• [ABOUT THIS TASK]
Using the data beneath this instruction, retype only the lines from the one that contains "bączek/szary (no. 4 from left)" down to the one that contains "op=delete; was=dark brown", both included, exactly as they appear.

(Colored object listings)
━━━━━━━━━━━━━━━━━━━━━━━━━━━━━━

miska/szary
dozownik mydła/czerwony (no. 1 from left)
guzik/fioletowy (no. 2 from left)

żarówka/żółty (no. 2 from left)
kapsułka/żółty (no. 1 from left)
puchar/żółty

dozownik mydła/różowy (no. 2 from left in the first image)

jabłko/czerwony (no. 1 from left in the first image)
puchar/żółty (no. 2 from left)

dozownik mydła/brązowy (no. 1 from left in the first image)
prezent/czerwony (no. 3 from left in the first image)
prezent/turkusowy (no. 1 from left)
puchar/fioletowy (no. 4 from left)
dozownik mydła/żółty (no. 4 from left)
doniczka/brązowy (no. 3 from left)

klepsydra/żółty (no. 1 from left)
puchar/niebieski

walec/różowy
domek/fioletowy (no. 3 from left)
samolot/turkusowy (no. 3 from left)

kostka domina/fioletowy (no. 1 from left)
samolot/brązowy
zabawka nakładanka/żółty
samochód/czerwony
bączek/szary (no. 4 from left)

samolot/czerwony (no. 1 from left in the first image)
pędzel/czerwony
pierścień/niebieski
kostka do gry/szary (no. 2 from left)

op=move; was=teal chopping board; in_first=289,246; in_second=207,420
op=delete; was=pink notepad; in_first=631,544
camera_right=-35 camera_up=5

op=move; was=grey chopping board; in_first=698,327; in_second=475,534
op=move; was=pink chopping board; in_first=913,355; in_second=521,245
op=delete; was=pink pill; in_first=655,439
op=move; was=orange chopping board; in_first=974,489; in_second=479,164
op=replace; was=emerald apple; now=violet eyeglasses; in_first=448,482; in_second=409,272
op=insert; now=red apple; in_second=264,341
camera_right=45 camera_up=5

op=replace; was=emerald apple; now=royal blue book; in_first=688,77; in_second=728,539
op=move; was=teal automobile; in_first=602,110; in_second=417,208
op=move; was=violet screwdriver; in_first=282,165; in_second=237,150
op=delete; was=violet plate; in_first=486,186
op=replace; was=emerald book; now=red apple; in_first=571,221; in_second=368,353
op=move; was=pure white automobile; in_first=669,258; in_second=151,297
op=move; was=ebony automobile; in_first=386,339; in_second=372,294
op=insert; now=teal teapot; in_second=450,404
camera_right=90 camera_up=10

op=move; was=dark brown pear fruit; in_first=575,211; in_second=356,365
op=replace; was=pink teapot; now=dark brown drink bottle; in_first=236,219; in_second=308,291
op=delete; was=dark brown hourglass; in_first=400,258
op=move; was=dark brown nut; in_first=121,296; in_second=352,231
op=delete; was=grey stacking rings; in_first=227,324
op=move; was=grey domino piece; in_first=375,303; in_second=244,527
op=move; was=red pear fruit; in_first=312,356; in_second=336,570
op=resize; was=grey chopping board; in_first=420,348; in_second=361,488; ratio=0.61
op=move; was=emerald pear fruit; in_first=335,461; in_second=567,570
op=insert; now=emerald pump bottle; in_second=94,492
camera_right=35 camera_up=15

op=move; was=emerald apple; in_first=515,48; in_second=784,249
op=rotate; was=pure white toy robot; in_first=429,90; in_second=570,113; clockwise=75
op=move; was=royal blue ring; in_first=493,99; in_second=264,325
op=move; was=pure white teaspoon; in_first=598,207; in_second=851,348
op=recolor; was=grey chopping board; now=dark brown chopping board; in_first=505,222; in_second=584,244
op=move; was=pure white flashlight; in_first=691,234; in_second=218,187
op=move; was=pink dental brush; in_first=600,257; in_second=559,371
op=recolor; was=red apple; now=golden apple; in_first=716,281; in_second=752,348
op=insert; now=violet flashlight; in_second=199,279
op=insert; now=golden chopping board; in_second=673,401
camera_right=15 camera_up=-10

━━━━━━━━━━━━━━━━━━━━━━━━━━━━━━

• [YOUR RESPONSE]
bączek/szary (no. 4 from left)

samolot/czerwony (no. 1 from left in the first image)
pędzel/czerwony
pierścień/niebieski
kostka do gry/szary (no. 2 from left)

op=move; was=teal chopping board; in_first=289,246; in_second=207,420
op=delete; was=pink notepad; in_first=631,544
camera_right=-35 camera_up=5

op=move; was=grey chopping board; in_first=698,327; in_second=475,534
op=move; was=pink chopping board; in_first=913,355; in_second=521,245
op=delete; was=pink pill; in_first=655,439
op=move; was=orange chopping board; in_first=974,489; in_second=479,164
op=replace; was=emerald apple; now=violet eyeglasses; in_first=448,482; in_second=409,272
op=insert; now=red apple; in_second=264,341
camera_right=45 camera_up=5

op=replace; was=emerald apple; now=royal blue book; in_first=688,77; in_second=728,539
op=move; was=teal automobile; in_first=602,110; in_second=417,208
op=move; was=violet screwdriver; in_first=282,165; in_second=237,150
op=delete; was=violet plate; in_first=486,186
op=replace; was=emerald book; now=red apple; in_first=571,221; in_second=368,353
op=move; was=pure white automobile; in_first=669,258; in_second=151,297
op=move; was=ebony automobile; in_first=386,339; in_second=372,294
op=insert; now=teal teapot; in_second=450,404
camera_right=90 camera_up=10

op=move; was=dark brown pear fruit; in_first=575,211; in_second=356,365
op=replace; was=pink teapot; now=dark brown drink bottle; in_first=236,219; in_second=308,291
op=delete; was=dark brown hourglass; in_first=400,258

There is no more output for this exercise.